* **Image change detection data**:
**********

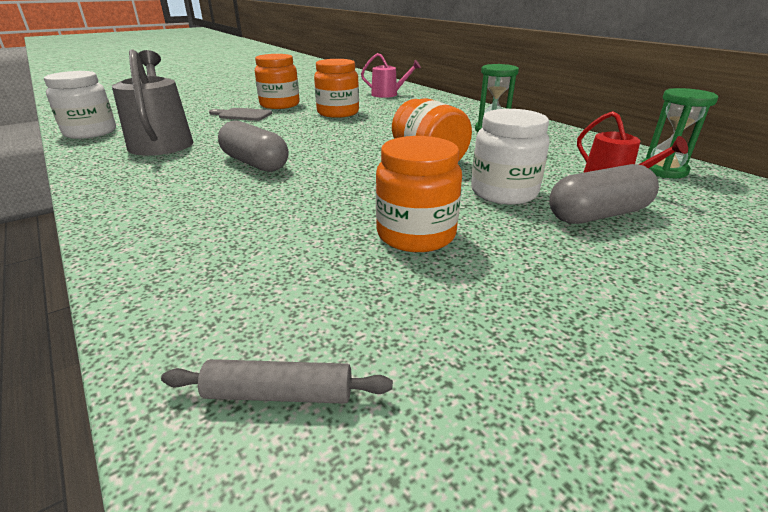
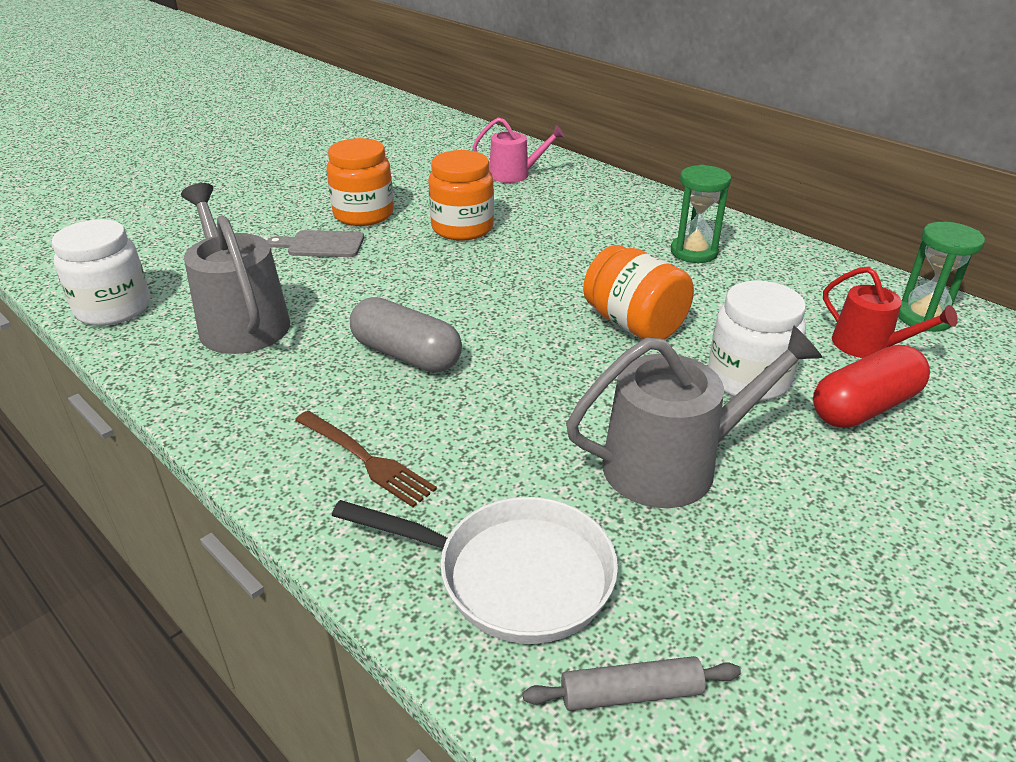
camera: 10 degrees left, 5 degrees up
(180, 211) = (366, 460): none -> brown fork
(235, 291) = (514, 576): none -> white pan
(416, 234) = (672, 464): orange jar -> grey watering can
(597, 215) = (864, 407): grey capsule -> red capsule

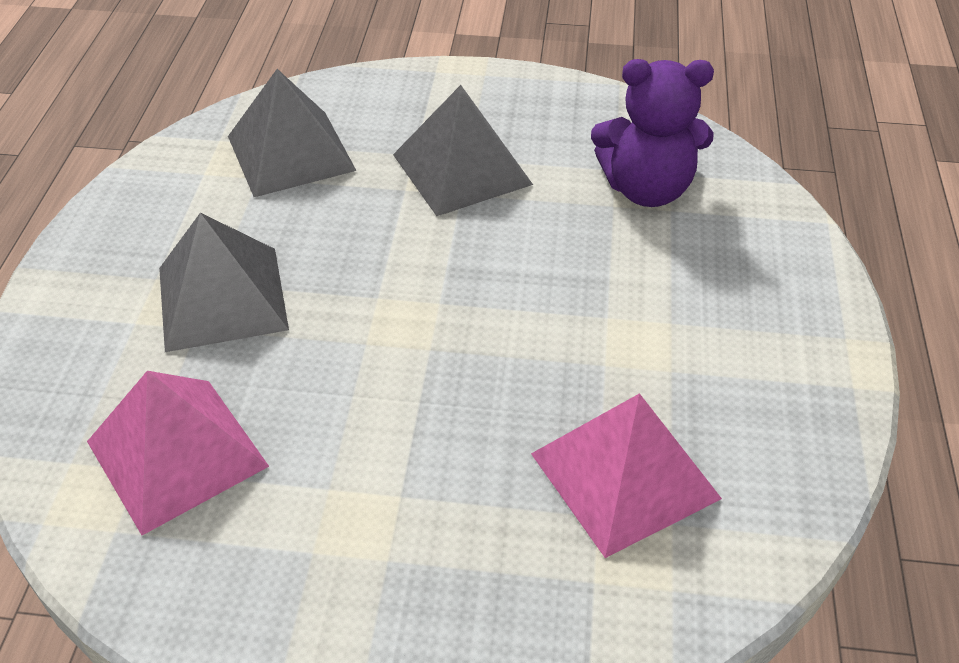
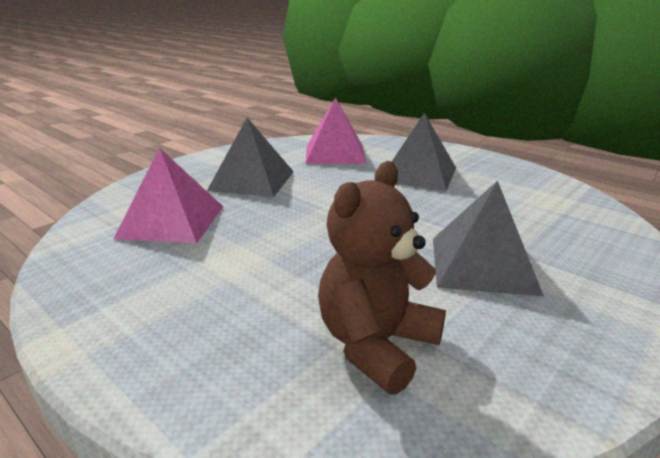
camera: 125 degrees right, 20 degrees down
(290, 153) = (546, 214): grey pyramid -> grey pyramid (252, 180)
(647, 189) = (376, 345): purple teddy bear -> brown teddy bear

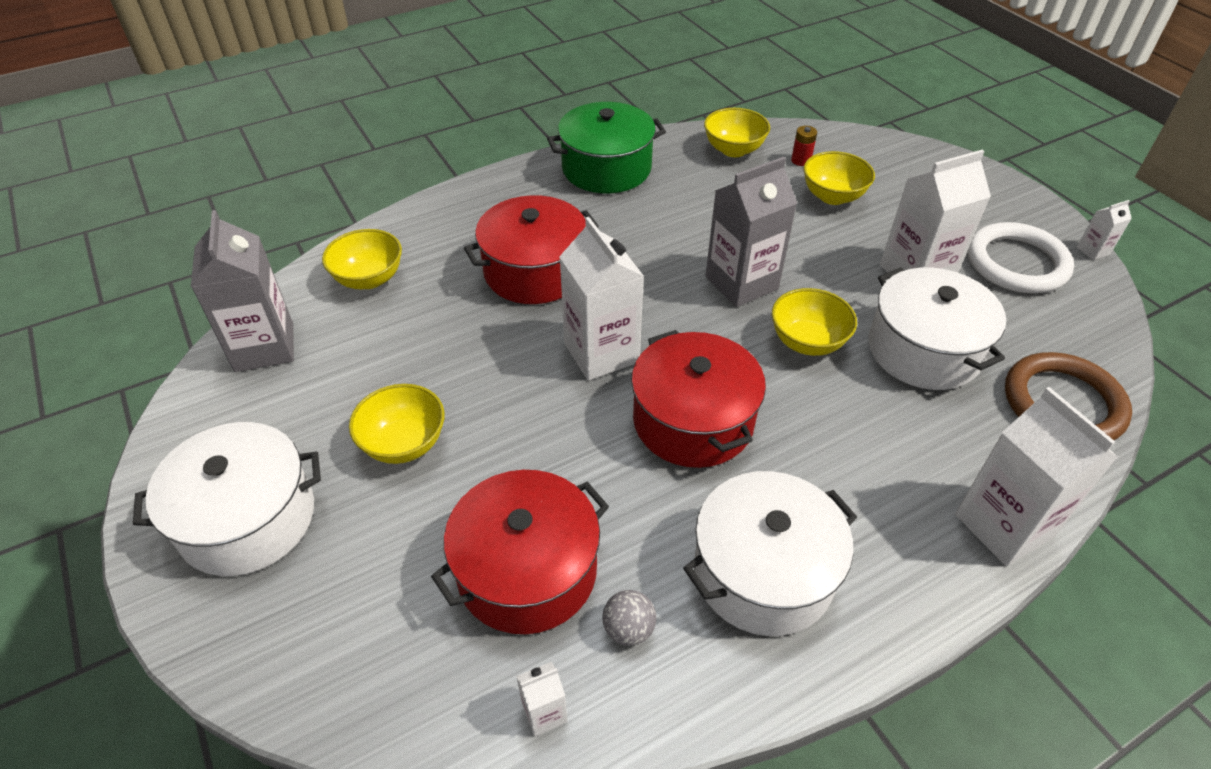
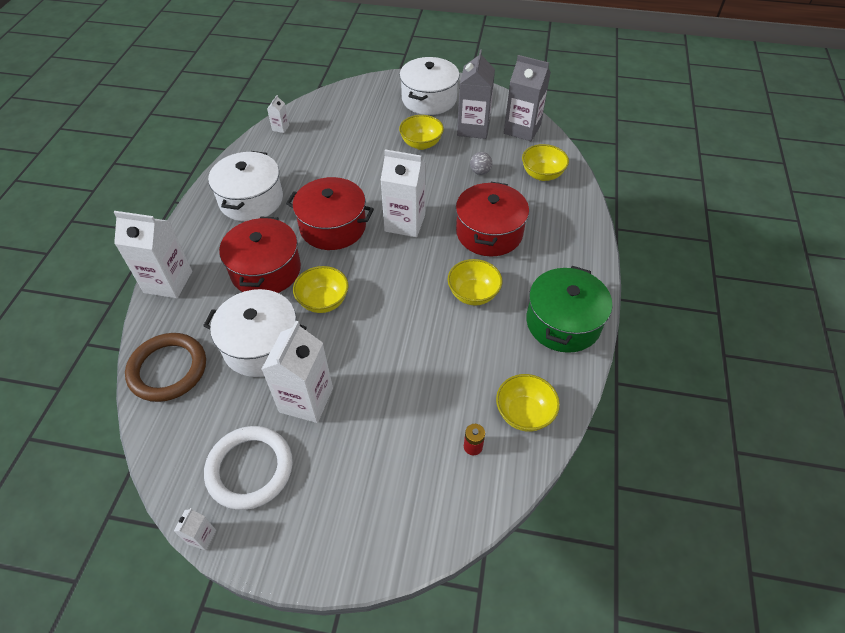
camera: 130 degrees right, 5 degrees up
(527, 571) = (328, 147): red pot -> red pot (265, 270)
(628, 629) = (279, 157): grey ball -> grey ball (480, 172)
(741, 283) = (391, 308): grey carton -> grey carton (473, 128)
(832, 196) = (415, 427): yellow bowl -> yellow bowl (473, 294)

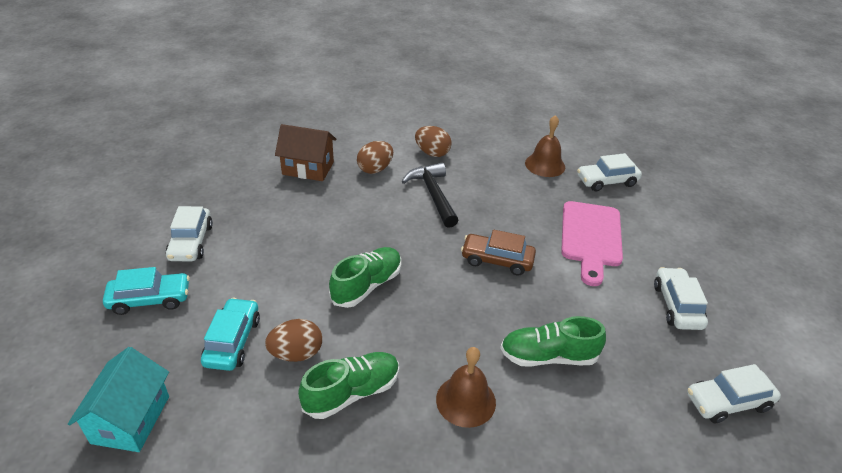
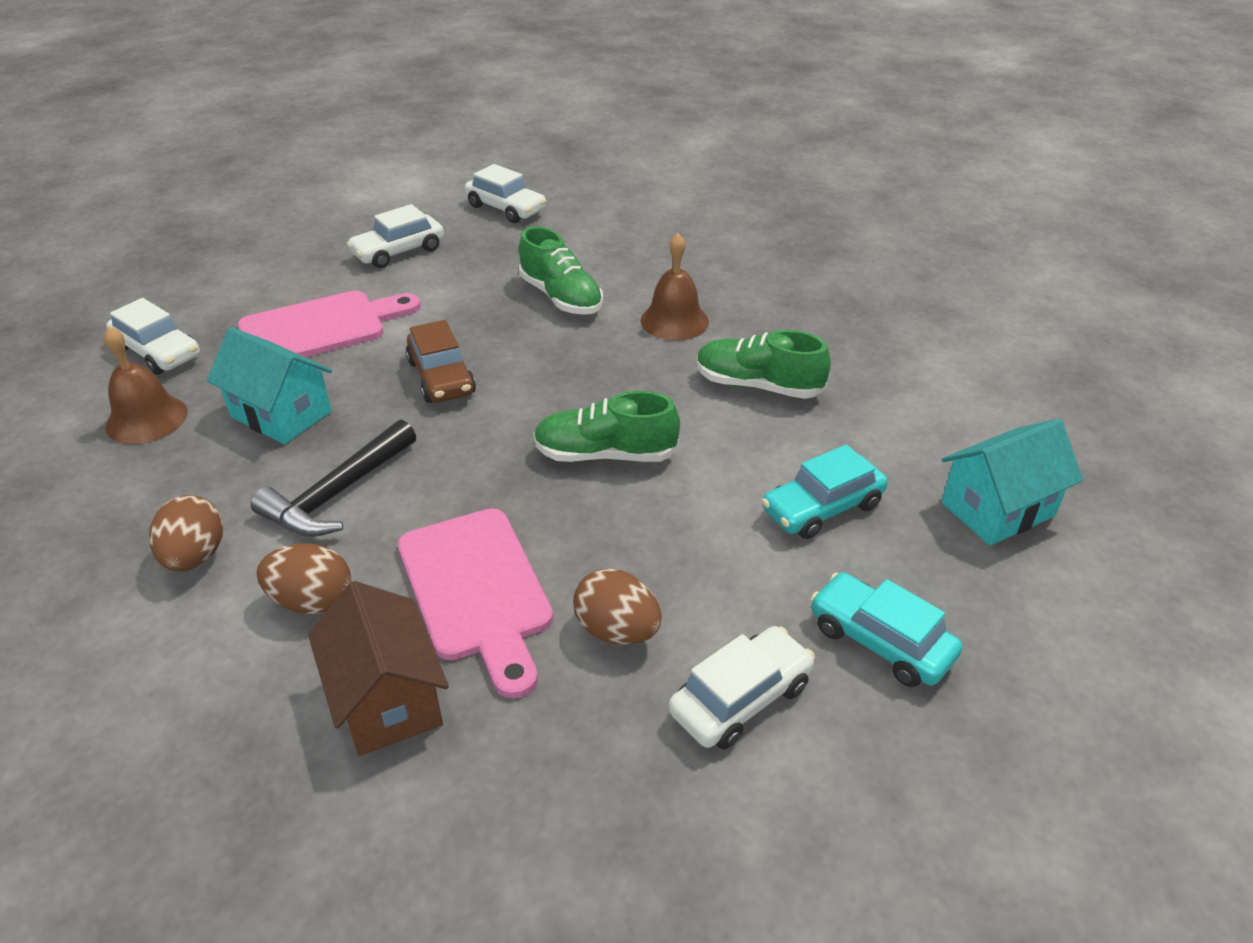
camera: 125 degrees left, 0 degrees up
(296, 353) = (768, 448): brown egg -> brown egg (617, 630)
(330, 206) = (477, 590): none -> pink cutting board
(513, 199) = (281, 414): none -> turquoise house

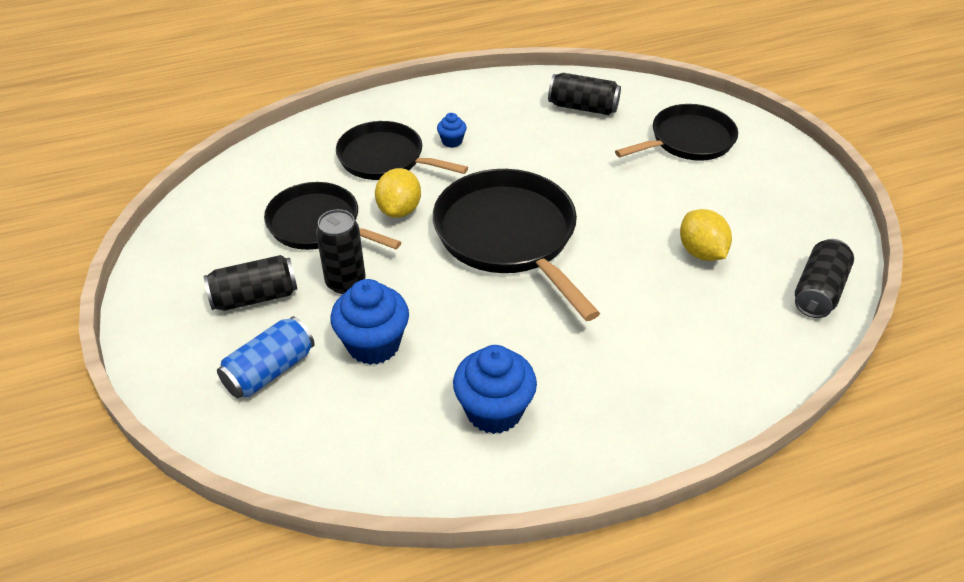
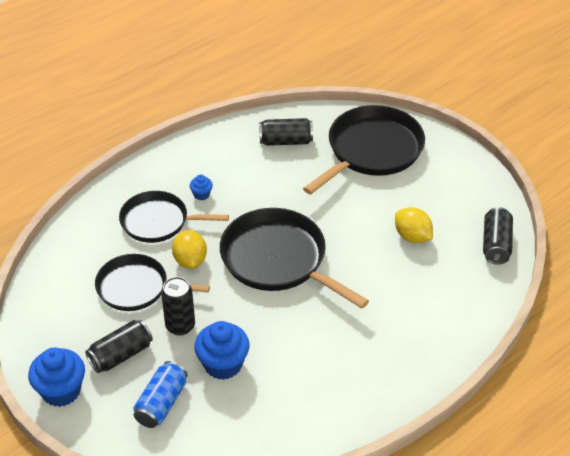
camera: 20 degrees left, 0 degrees up
(494, 411) = (324, 385): blue cupcake -> blue cupcake (61, 391)
(688, 140) = (371, 150): black pan -> black pan, size x1.52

**********

* **Aim of the task**: Lines from the one containing "(290, 153) = (546, 214): grey" through the end of the entries above, both included, are to be written out exactly; no pictures and no other lines.

* **Exercise output**:
(290, 153) = (546, 214): grey pyramid -> grey pyramid (252, 180)
(647, 189) = (376, 345): purple teddy bear -> brown teddy bear

camera: 130 degrees right, 5 degrees up
(527, 571) = (328, 147): red pot -> red pot (265, 270)
(628, 629) = (279, 157): grey ball -> grey ball (480, 172)
(741, 283) = (391, 308): grey carton -> grey carton (473, 128)
(832, 196) = (415, 427): yellow bowl -> yellow bowl (473, 294)

camera: 125 degrees left, 0 degrees up
(296, 353) = (768, 448): brown egg -> brown egg (617, 630)
(330, 206) = (477, 590): none -> pink cutting board
(513, 199) = (281, 414): none -> turquoise house

camera: 20 degrees left, 0 degrees up
(494, 411) = (324, 385): blue cupcake -> blue cupcake (61, 391)
(688, 140) = (371, 150): black pan -> black pan, size x1.52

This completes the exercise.